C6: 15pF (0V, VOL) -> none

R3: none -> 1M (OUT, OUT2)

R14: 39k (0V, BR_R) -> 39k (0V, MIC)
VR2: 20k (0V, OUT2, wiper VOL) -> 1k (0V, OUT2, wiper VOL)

::::

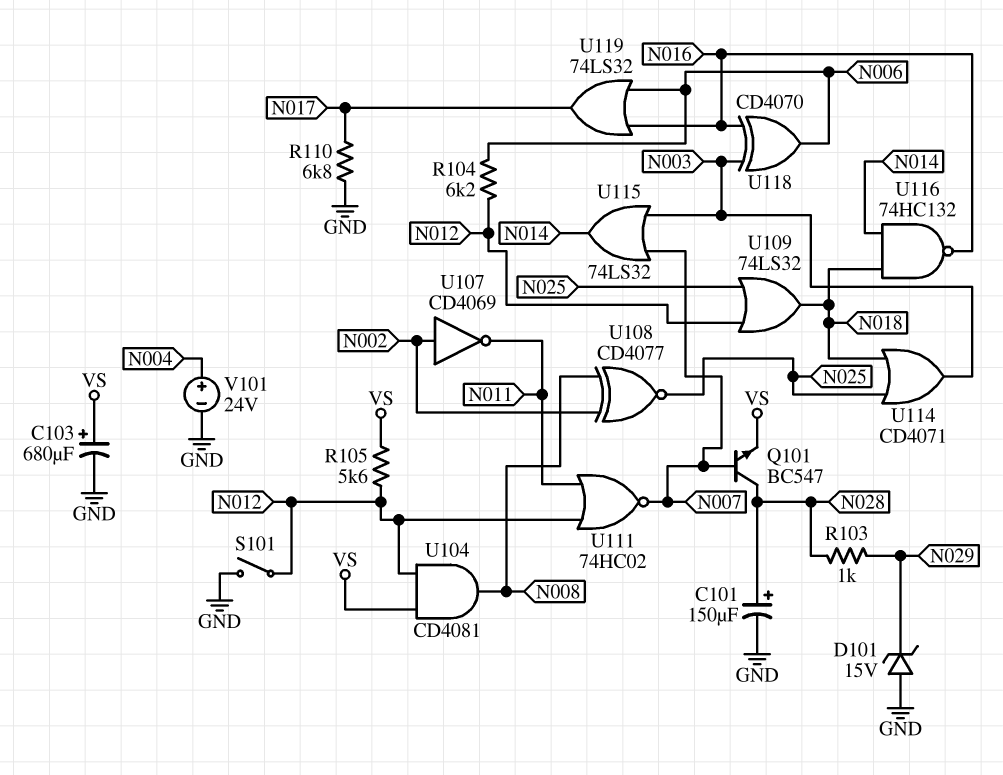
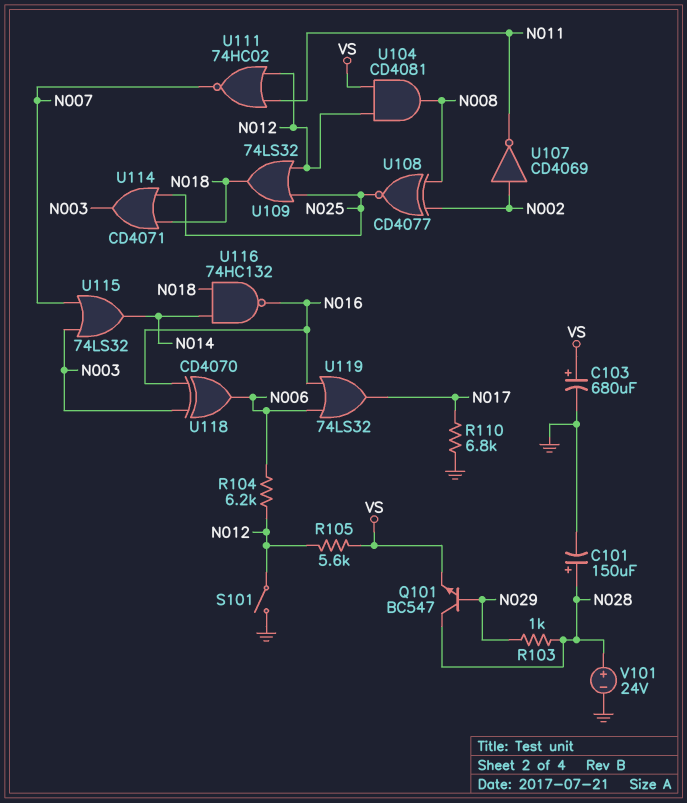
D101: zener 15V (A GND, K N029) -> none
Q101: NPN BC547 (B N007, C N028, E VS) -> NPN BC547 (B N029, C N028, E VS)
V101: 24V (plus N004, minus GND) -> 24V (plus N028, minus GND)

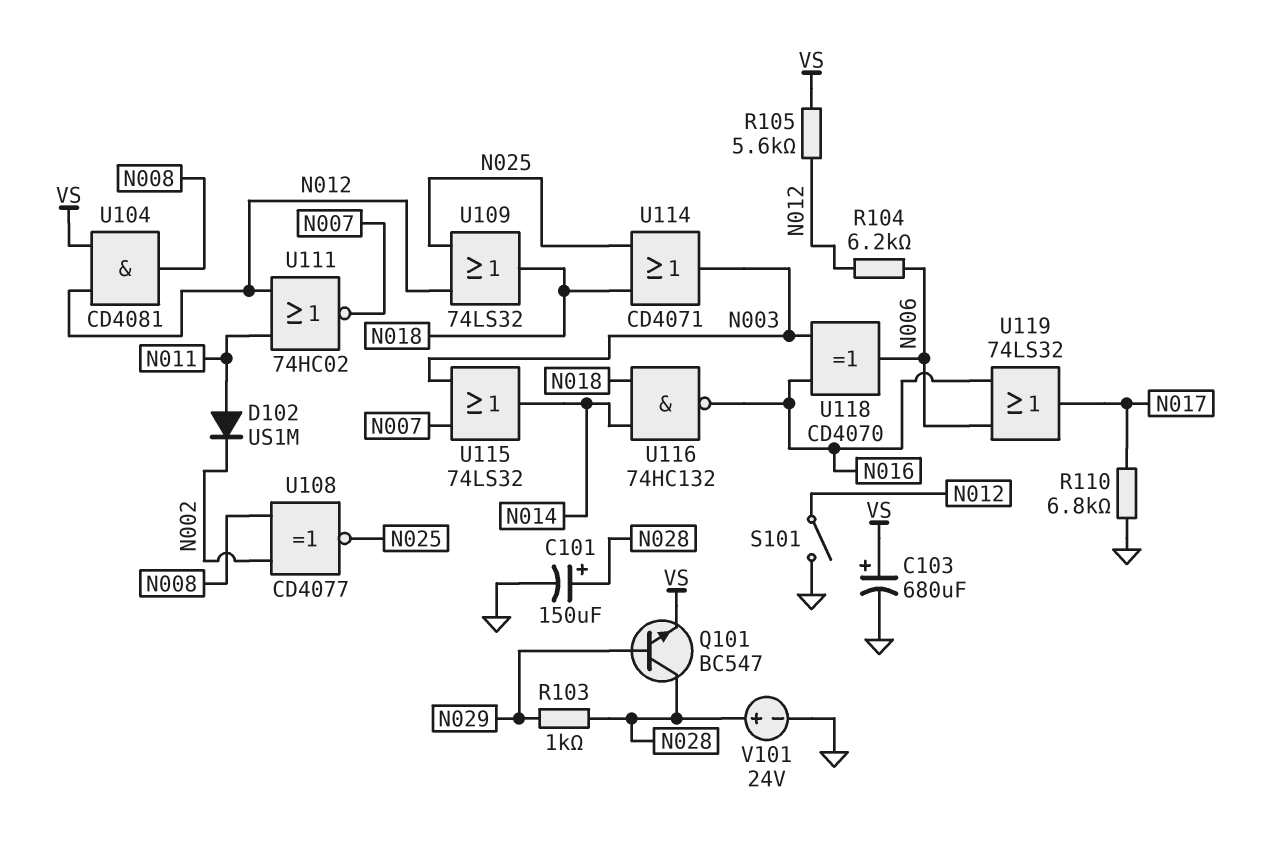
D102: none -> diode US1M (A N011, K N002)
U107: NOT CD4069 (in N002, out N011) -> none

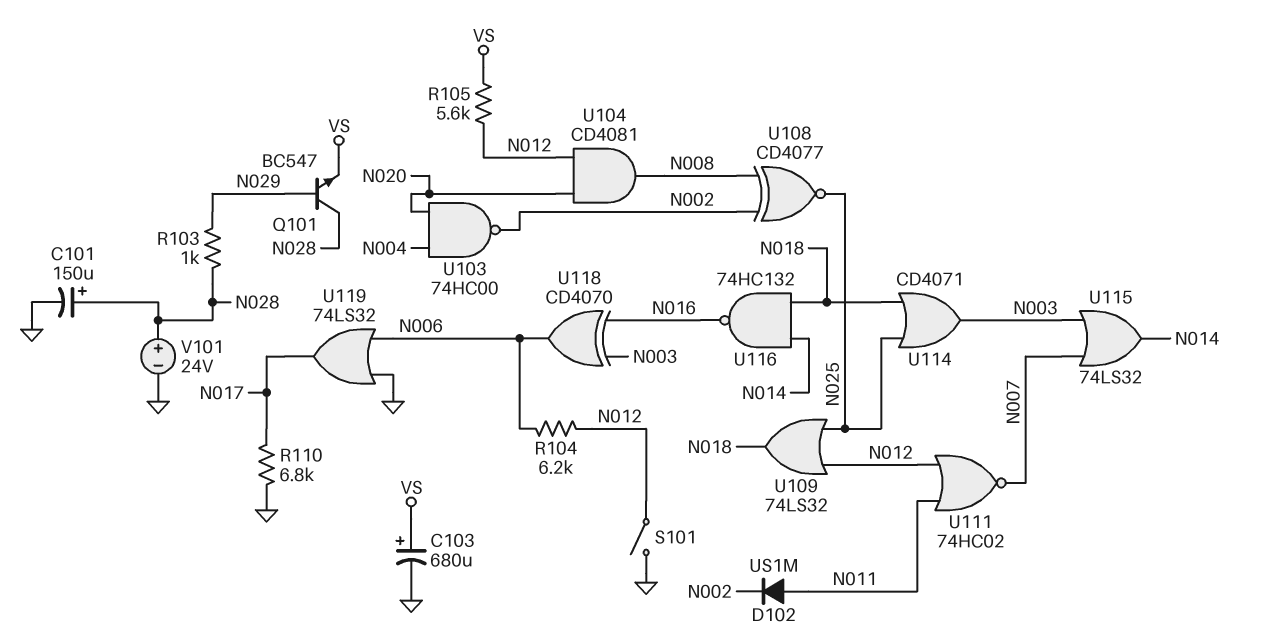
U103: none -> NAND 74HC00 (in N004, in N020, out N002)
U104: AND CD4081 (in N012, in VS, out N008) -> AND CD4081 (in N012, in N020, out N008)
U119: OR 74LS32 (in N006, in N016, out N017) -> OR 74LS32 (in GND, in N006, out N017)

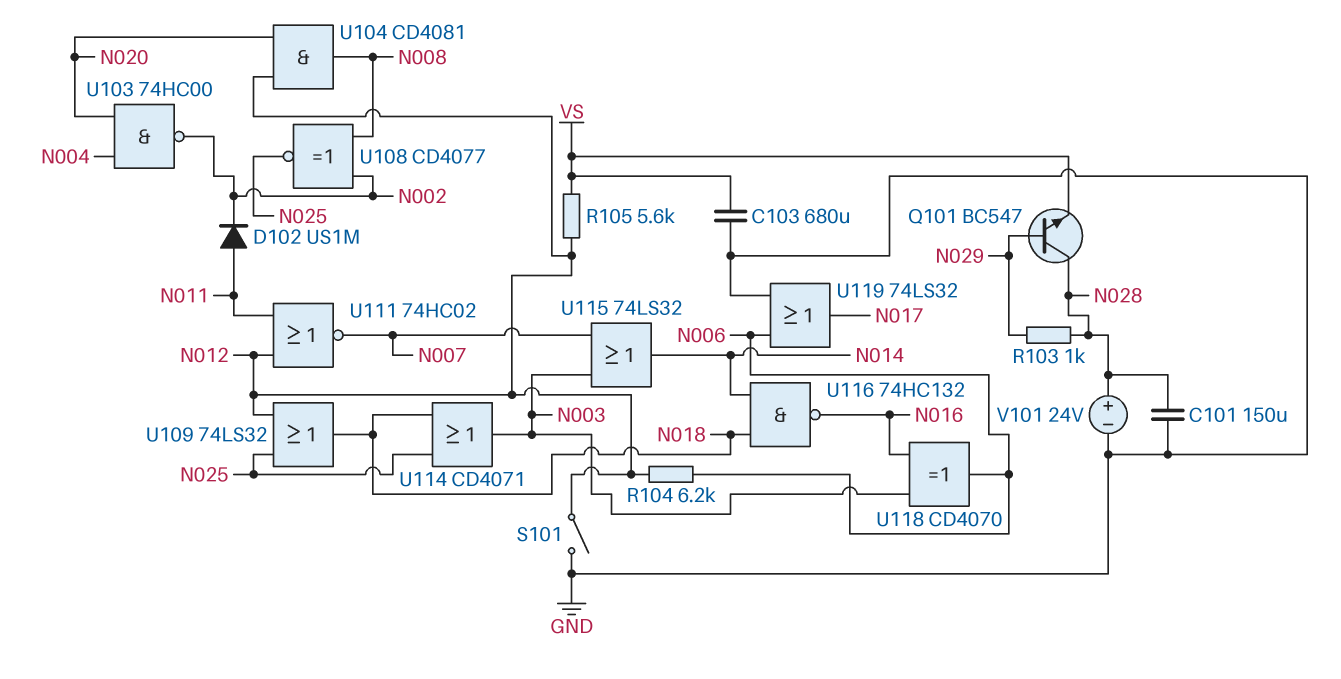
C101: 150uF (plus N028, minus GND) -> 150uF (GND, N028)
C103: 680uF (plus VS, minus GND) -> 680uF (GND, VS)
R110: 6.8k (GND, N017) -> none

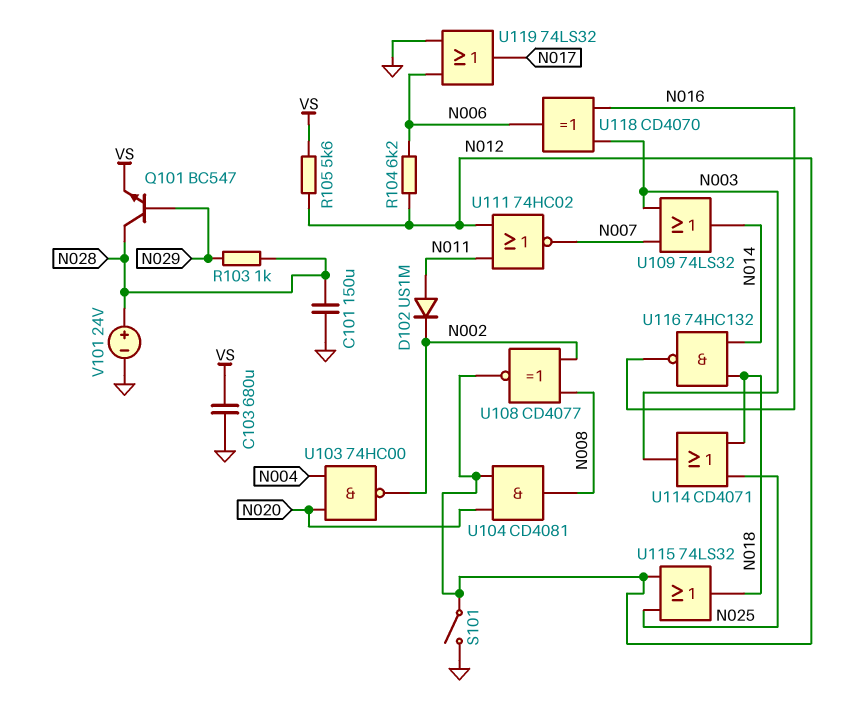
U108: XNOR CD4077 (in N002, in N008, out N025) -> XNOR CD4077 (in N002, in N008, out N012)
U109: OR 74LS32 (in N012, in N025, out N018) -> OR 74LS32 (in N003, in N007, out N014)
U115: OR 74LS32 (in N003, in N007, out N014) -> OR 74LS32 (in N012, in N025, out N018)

::::

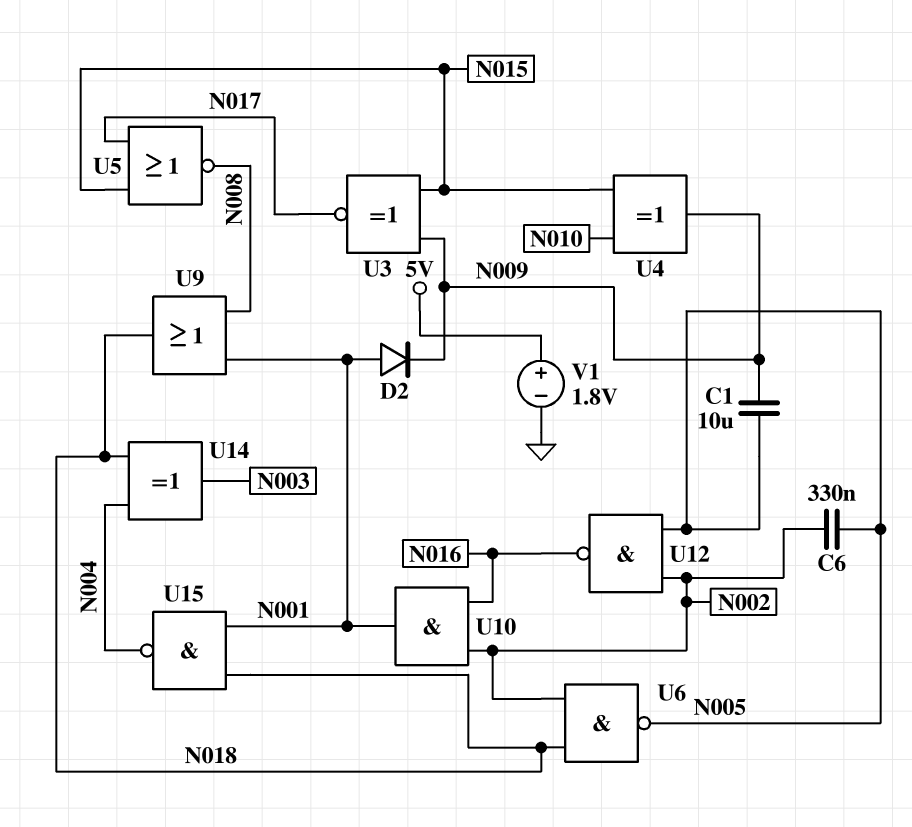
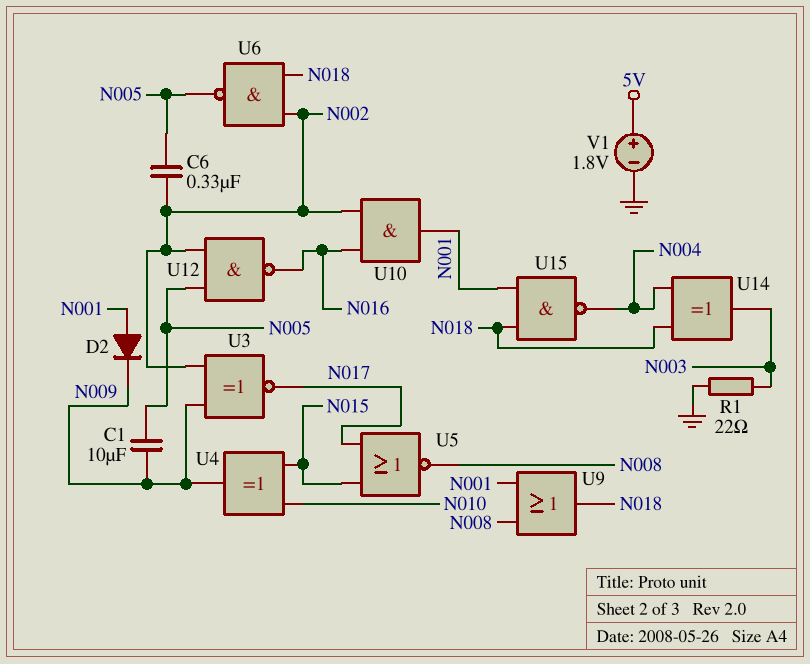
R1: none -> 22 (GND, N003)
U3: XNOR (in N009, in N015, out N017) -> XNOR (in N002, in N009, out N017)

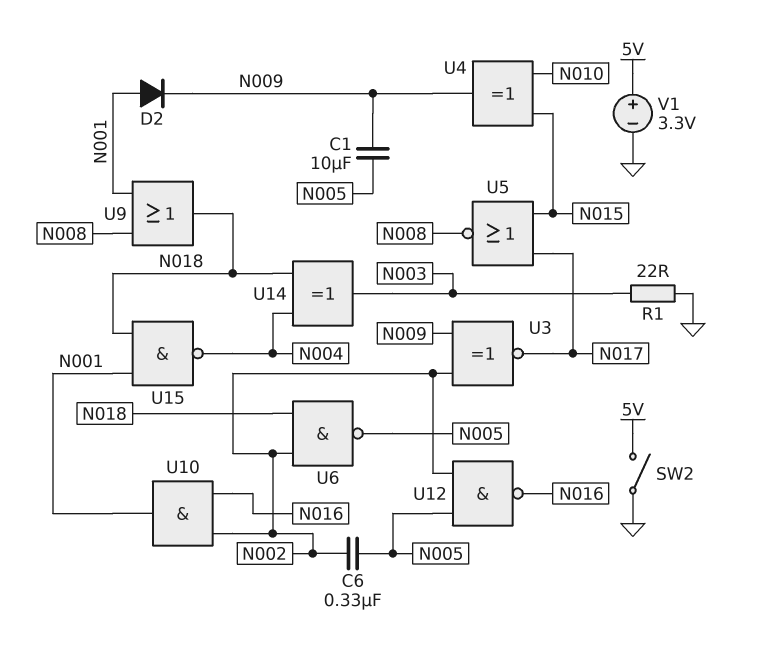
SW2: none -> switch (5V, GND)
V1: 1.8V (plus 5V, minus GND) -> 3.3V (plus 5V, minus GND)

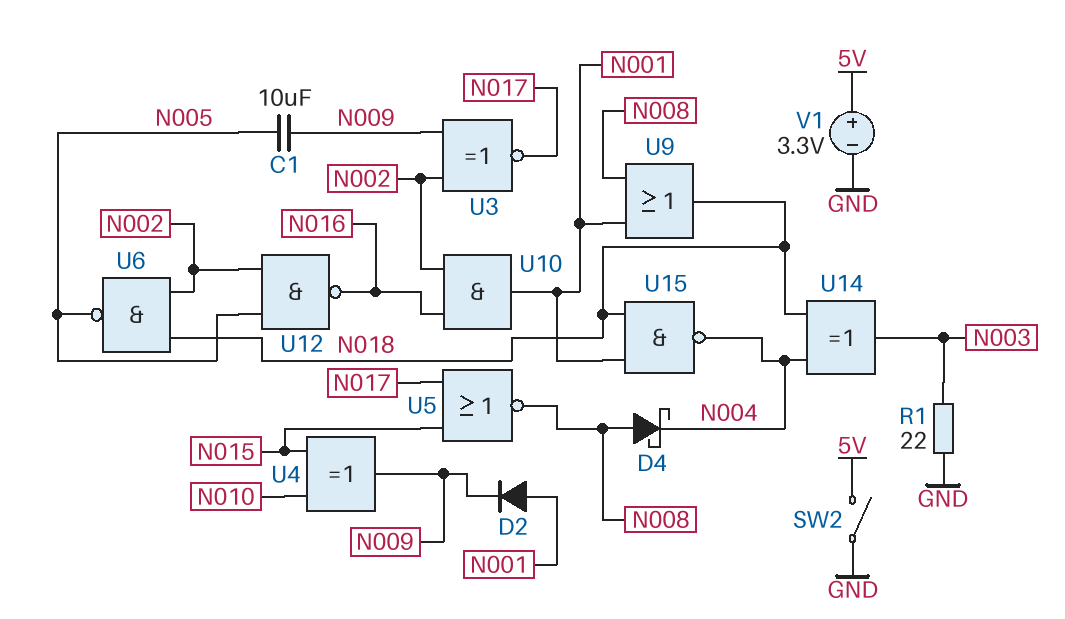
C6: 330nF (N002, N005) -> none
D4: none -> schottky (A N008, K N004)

::::

- [Task statement] Out of the data above, set down the lines from the one with "C6: 15pF (0V, VOL) -> none" to the one with "VR2: 20k (0V, OUT2, wiper", both included, exactly as written and with no additions.

- [Exercise answer]
C6: 15pF (0V, VOL) -> none

R3: none -> 1M (OUT, OUT2)

R14: 39k (0V, BR_R) -> 39k (0V, MIC)
VR2: 20k (0V, OUT2, wiper VOL) -> 1k (0V, OUT2, wiper VOL)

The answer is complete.